== Your assignment ==
The copy you give must match the records exactly, except that it holds no images.

(Revision tracking records)
- Opening Delimiter -

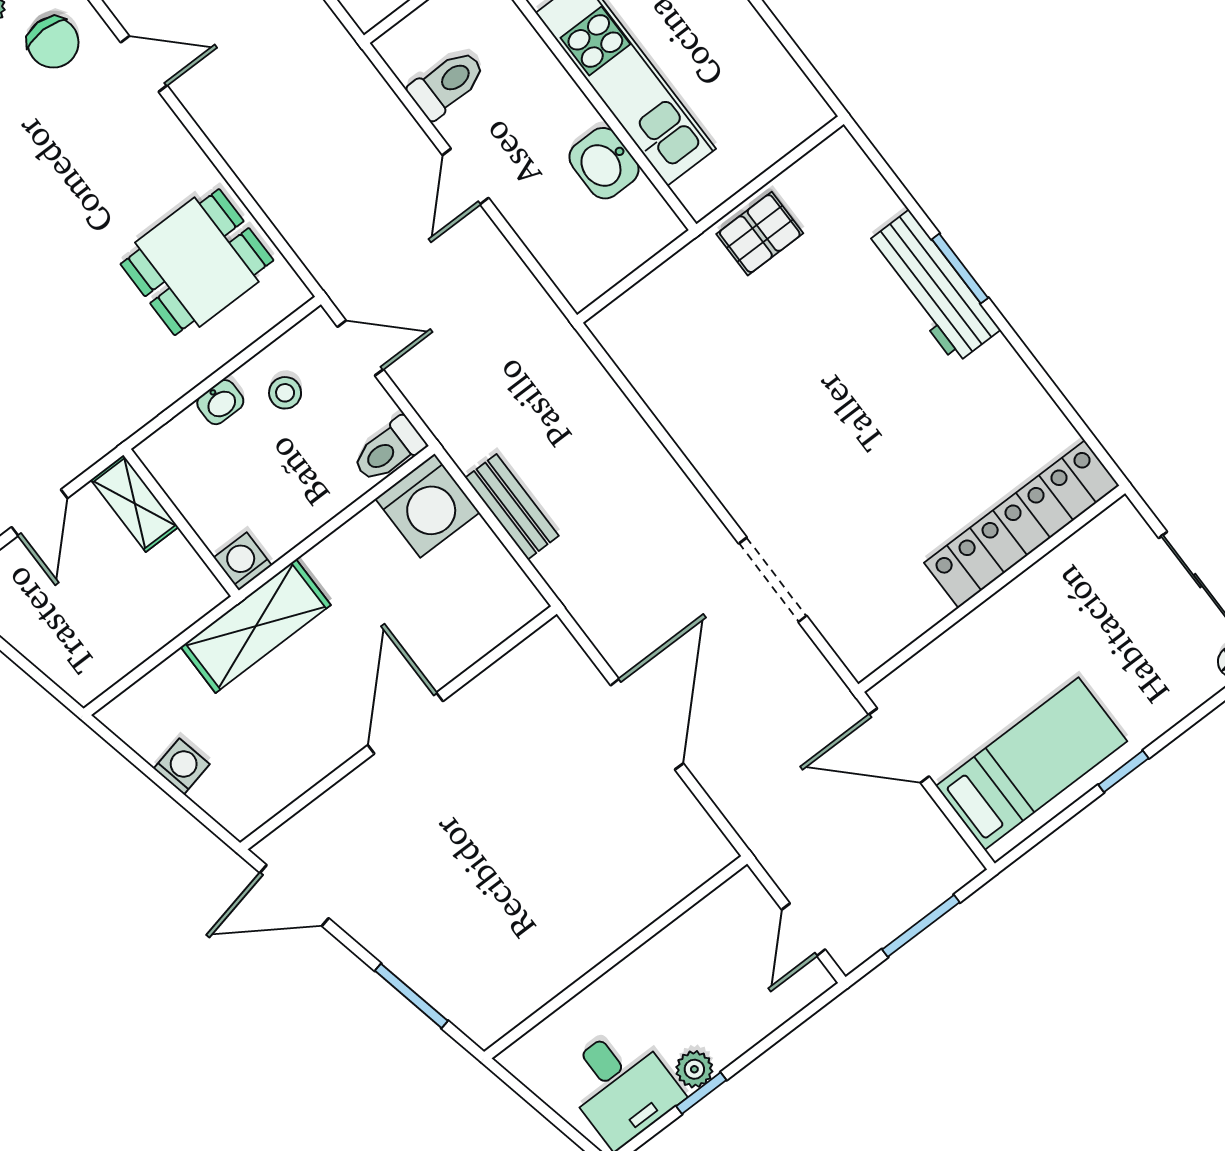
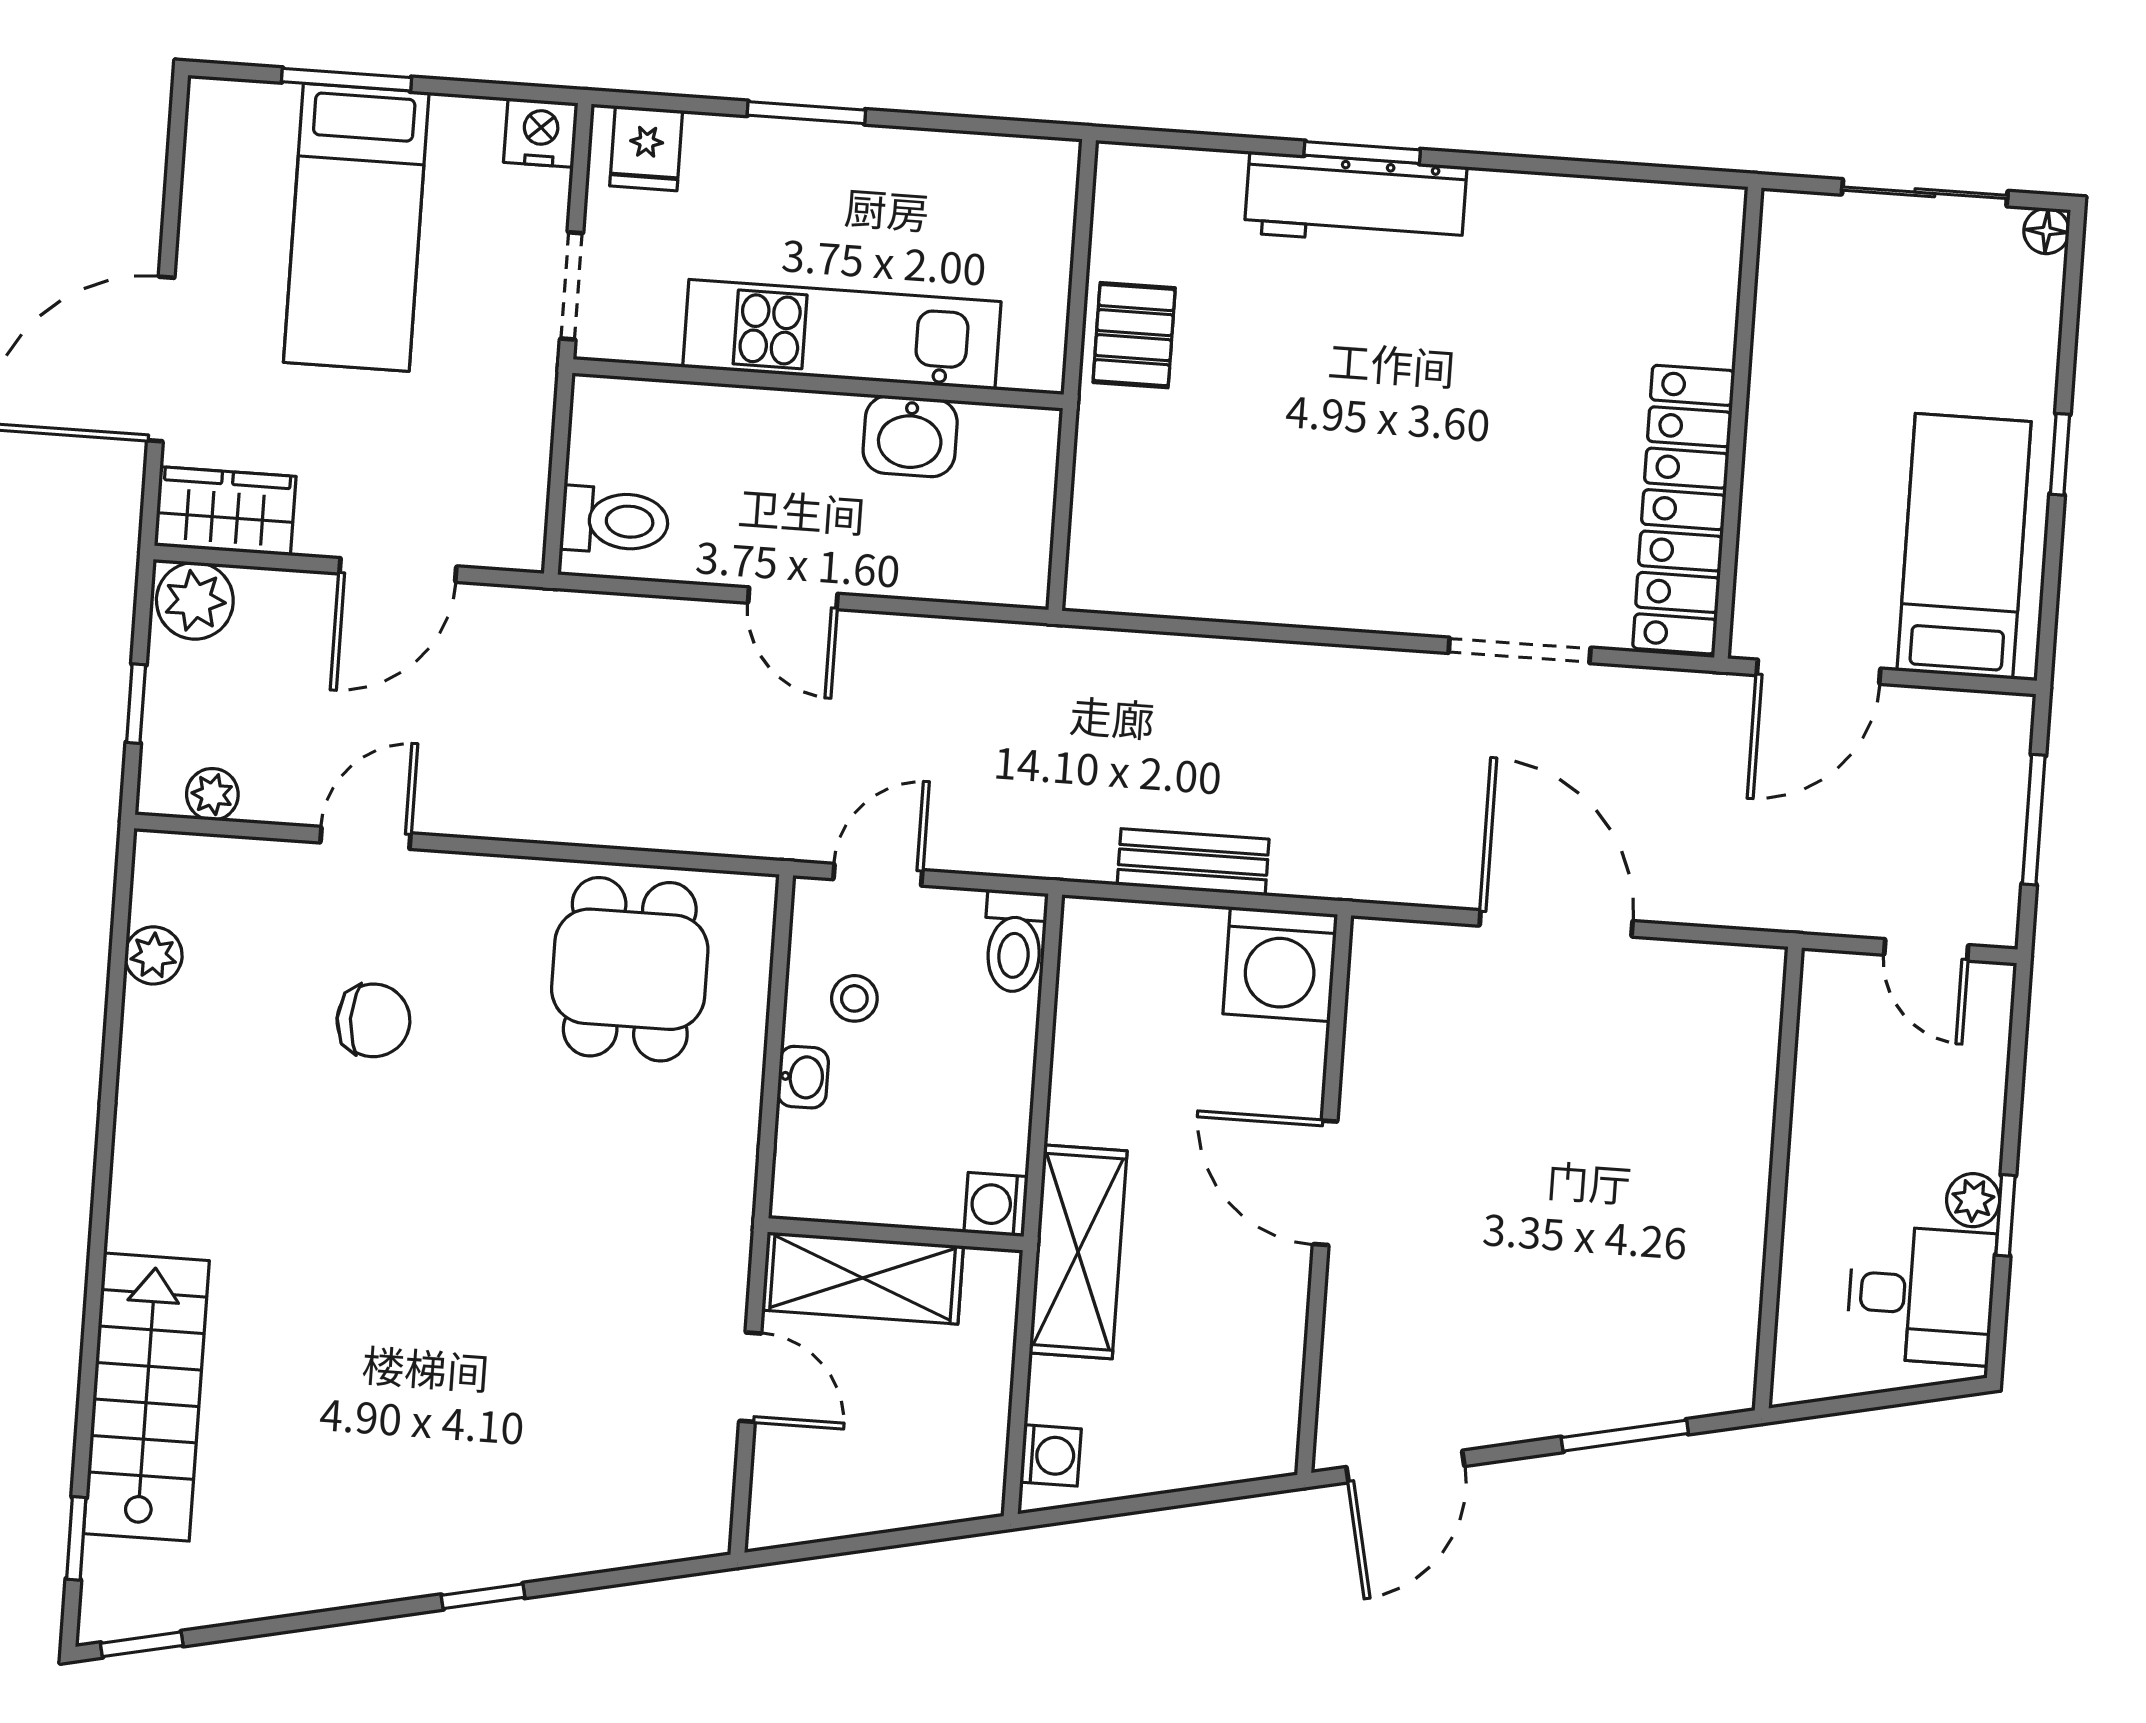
chair: (53, 42) -> (373, 1020), moved
toilet: (447, 84) -> (615, 521), moved, turned 90
shelving: (135, 503) -> (863, 1278), width x1.50, depth x1.33
washing machine: (428, 506) -> (1280, 964), moved, turned 90
locker: (1022, 524) -> (1684, 510), moved
washing machine: (182, 766) -> (1051, 1455), moved, turned 102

- Closing Delimiter -

== Response area ==
chair: (53, 42) -> (373, 1020), moved
toilet: (447, 84) -> (615, 521), moved, turned 90
shelving: (135, 503) -> (863, 1278), width x1.50, depth x1.33
washing machine: (428, 506) -> (1280, 964), moved, turned 90
locker: (1022, 524) -> (1684, 510), moved
washing machine: (182, 766) -> (1051, 1455), moved, turned 102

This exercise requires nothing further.